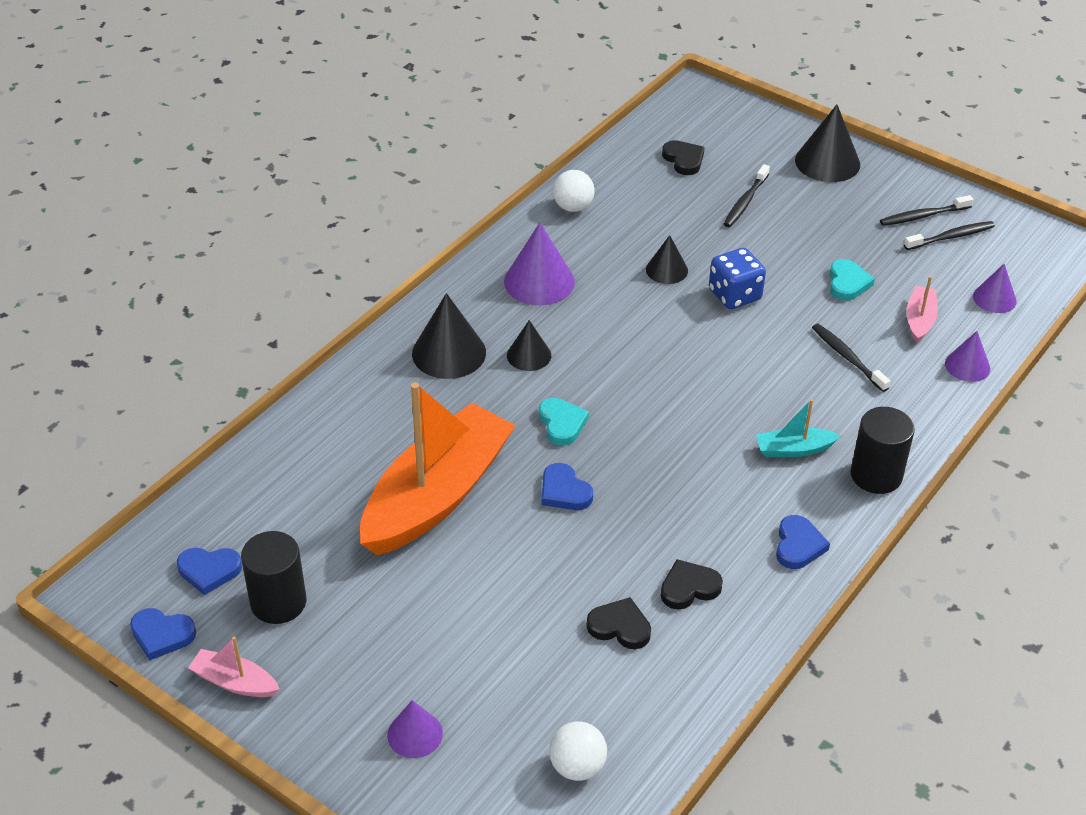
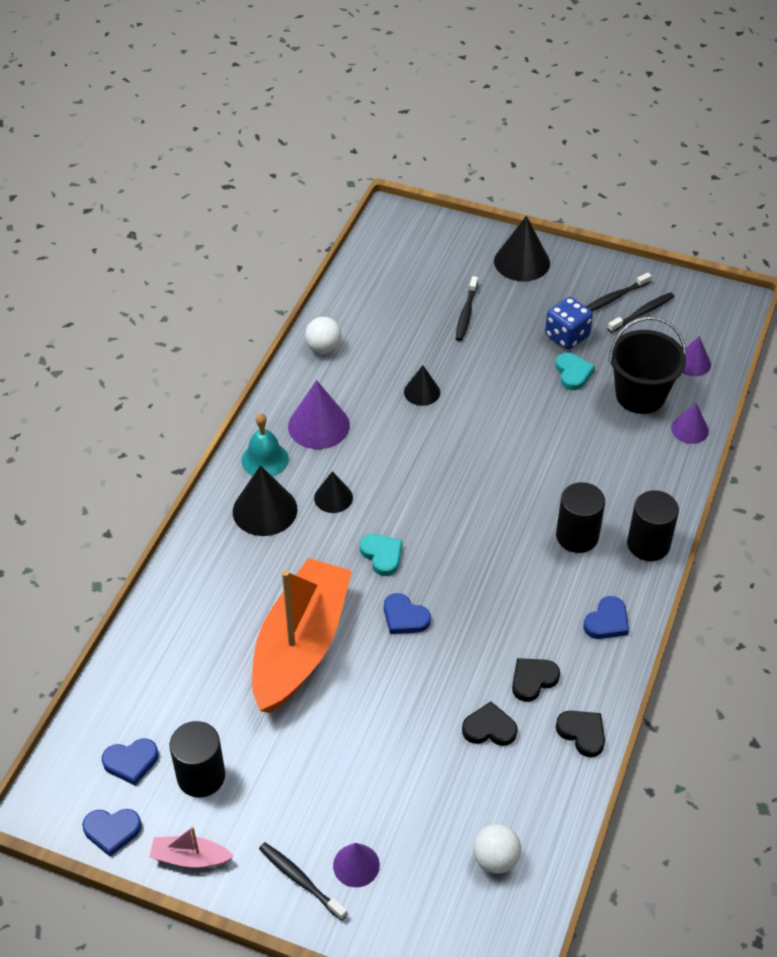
camera: 15 degrees left, 5 degrees up
(467, 303) = (265, 459): none -> turquoise bell
(683, 160) = (402, 283): black heart -> black heart (582, 733)
(735, 295) = (485, 404): blue dice -> blue dice (567, 336)
(794, 449) = (577, 536): turquoise boat -> black cylinder
(798, 545) = (607, 621): blue heart -> blue heart turned 45 degrees clockwise
(847, 357) = (593, 442): black toothbrush -> black toothbrush (300, 880)
(919, 320) = (640, 395): pink boat -> black bucket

What is needed. Go through the records, tally the lines holding the word "heart", and give only the tally.

Written answer. 2